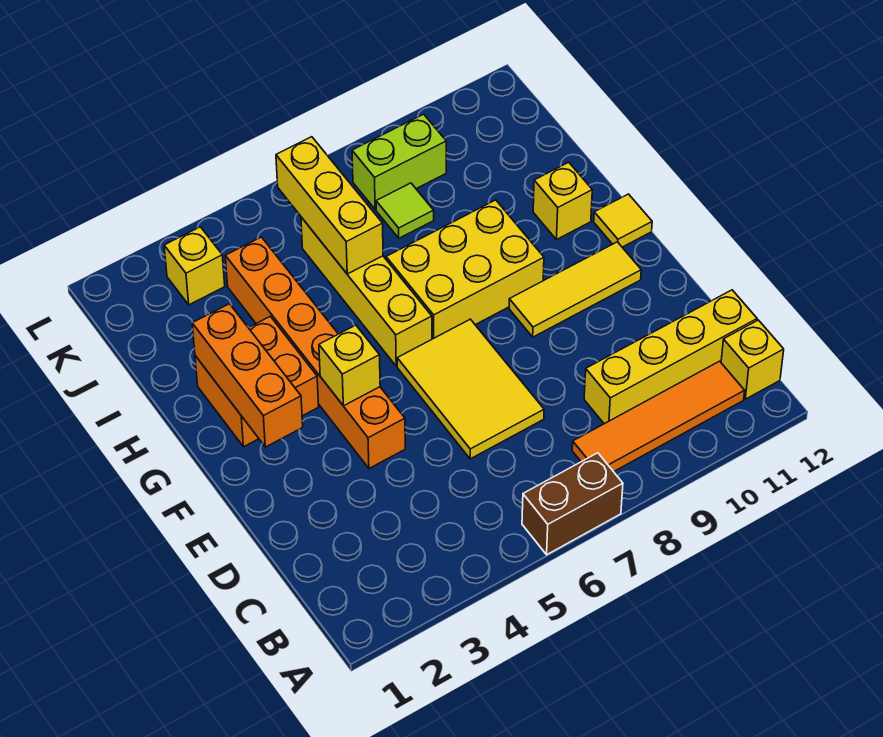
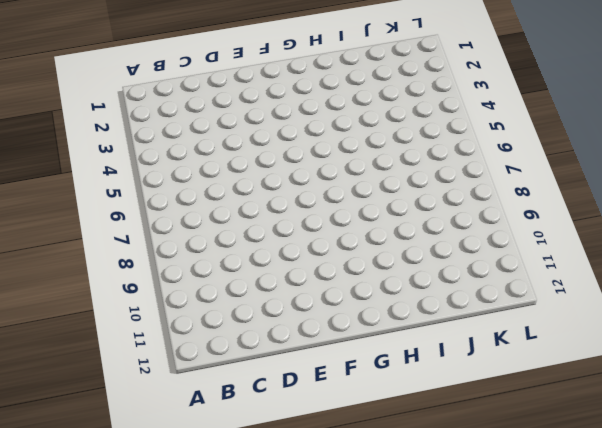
none -> brown brick A6:A7 level 1
none -> orange tile B8:B11 level 1
none -> yellow brick B12 level 1

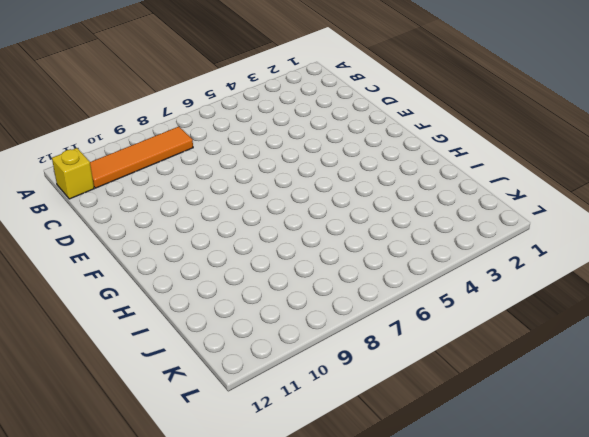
none -> brown brick A6:A7 level 1
none -> yellow brick C9:C12 level 1
none -> yellow tile D6:F7 level 1

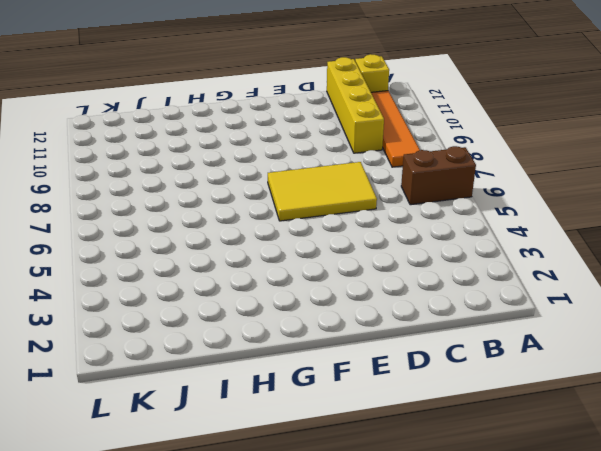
brown brick A6:B6 level 1 -> brown brick A6:A7 level 1
none -> orange brick E4:J4 level 1
none -> yellow tile F9:F11 level 1
none -> orange brick G2:H3 level 1

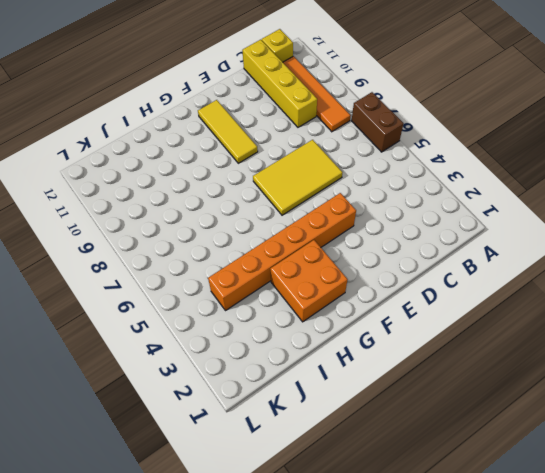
none -> yellow brick G6:J6 level 1
none -> yellow brick G7:H9 level 1
none -> yellow tile G12 level 1

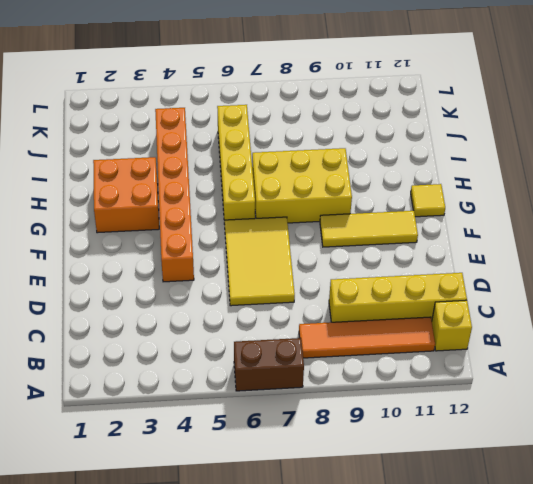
none -> yellow brick H11 level 1
none -> lime tile J8 level 1
none -> yellow brick K3 level 1

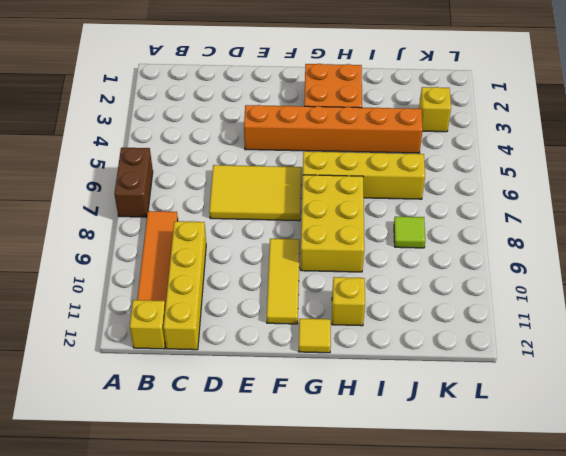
none -> lime brick K8:K9 level 1
none -> orange brick F2:H2 level 2
none -> yellow brick F4 level 2

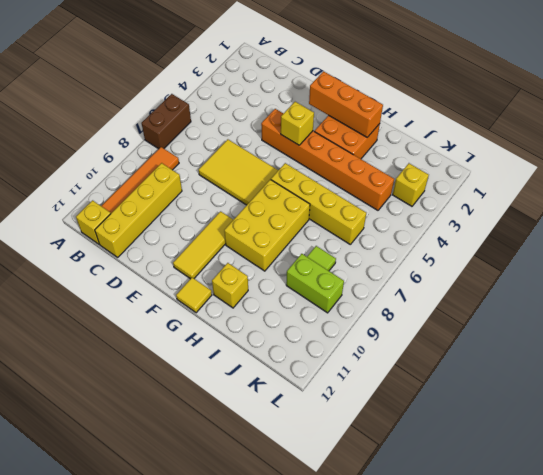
lime brick J9:K9 level 1 -> lime brick K8:K9 level 1
none -> yellow brick I6:K6 level 2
* * * * * * *
Aim of the exercise. Every line from the one containing "none -> orange brick G2:H3 level 1" through the end of the listing is to be copied exactly; the pictures are not.

Solution below.
none -> orange brick G2:H3 level 1

none -> yellow brick G6:J6 level 1
none -> yellow brick G7:H9 level 1
none -> yellow tile G12 level 1

none -> yellow brick H11 level 1
none -> lime tile J8 level 1
none -> yellow brick K3 level 1

none -> lime brick K8:K9 level 1
none -> orange brick F2:H2 level 2
none -> yellow brick F4 level 2

lime brick J9:K9 level 1 -> lime brick K8:K9 level 1
none -> yellow brick I6:K6 level 2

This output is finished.